Version difference data:
* * * *

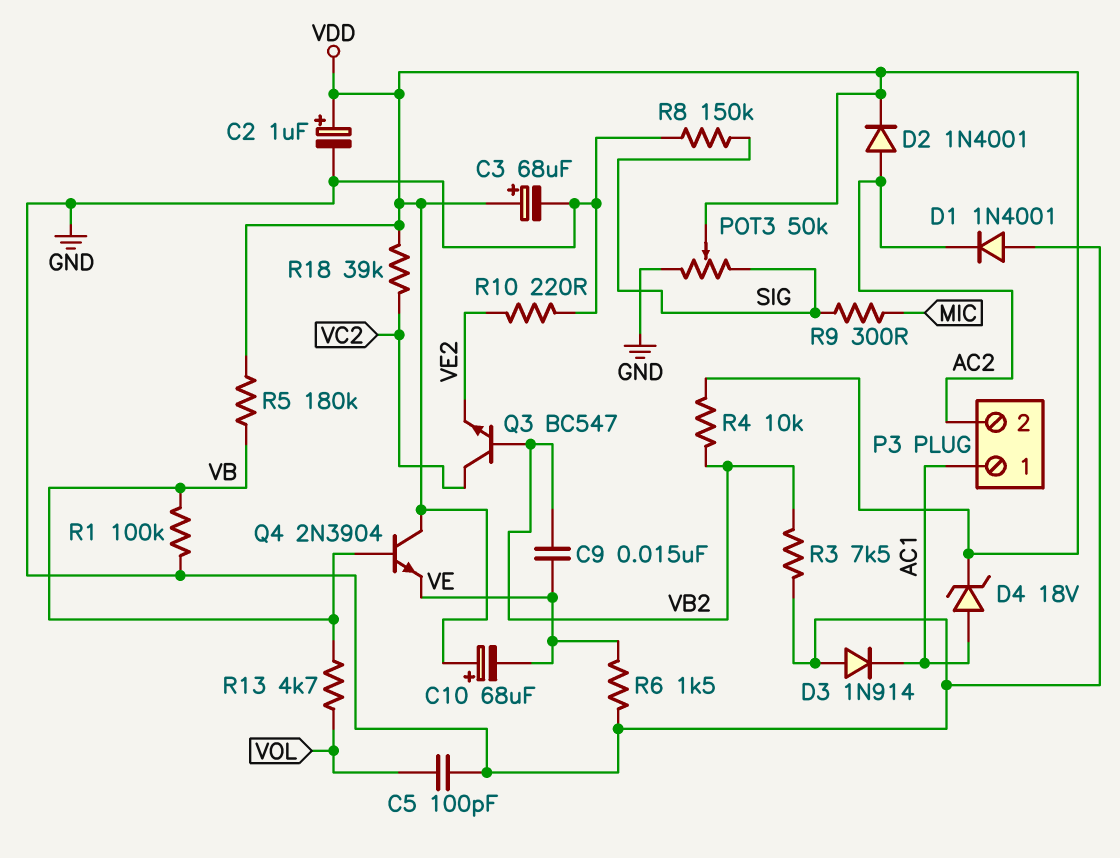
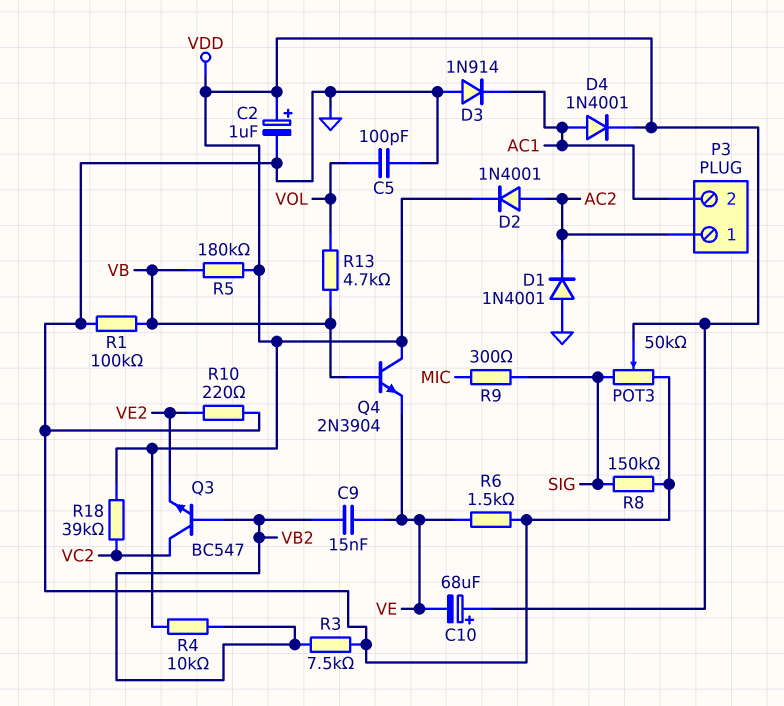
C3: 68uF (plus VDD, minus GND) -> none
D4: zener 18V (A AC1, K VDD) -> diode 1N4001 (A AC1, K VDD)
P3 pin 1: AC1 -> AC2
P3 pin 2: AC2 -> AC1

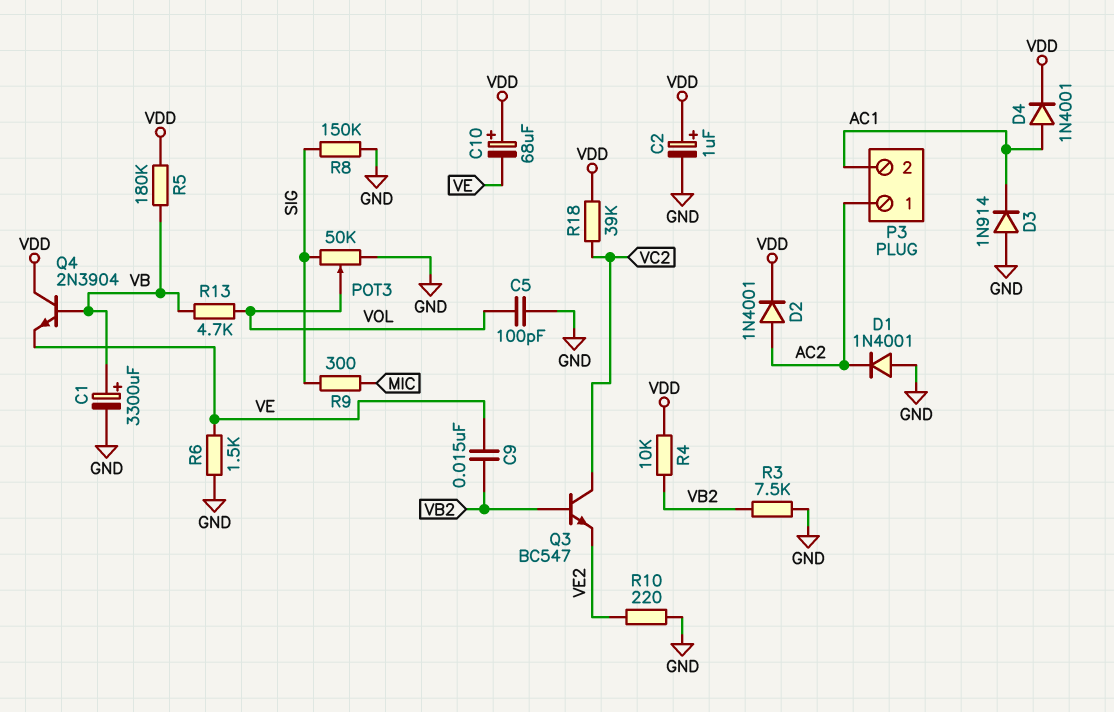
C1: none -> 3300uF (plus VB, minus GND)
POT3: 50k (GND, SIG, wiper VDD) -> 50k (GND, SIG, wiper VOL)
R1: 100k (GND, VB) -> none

* * * *

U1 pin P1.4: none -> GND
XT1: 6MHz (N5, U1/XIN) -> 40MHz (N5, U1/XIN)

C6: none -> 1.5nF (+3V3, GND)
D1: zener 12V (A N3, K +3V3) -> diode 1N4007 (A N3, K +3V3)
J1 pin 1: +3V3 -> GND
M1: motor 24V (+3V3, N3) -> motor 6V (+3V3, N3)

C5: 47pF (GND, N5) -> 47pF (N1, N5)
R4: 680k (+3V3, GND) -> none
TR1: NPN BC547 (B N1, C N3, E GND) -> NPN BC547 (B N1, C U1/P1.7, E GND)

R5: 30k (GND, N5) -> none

* * * *

◆ **Exercise description**: When copying from the data above, begin at the line containing "C3: 68uF (plus VDD, minus GND) -> none" and end at the line containing "R1: 100k (GND, VB) -> none"; return those lines exactly and leave all pictures behind.

◆ **Task output**:
C3: 68uF (plus VDD, minus GND) -> none
D4: zener 18V (A AC1, K VDD) -> diode 1N4001 (A AC1, K VDD)
P3 pin 1: AC1 -> AC2
P3 pin 2: AC2 -> AC1

C1: none -> 3300uF (plus VB, minus GND)
POT3: 50k (GND, SIG, wiper VDD) -> 50k (GND, SIG, wiper VOL)
R1: 100k (GND, VB) -> none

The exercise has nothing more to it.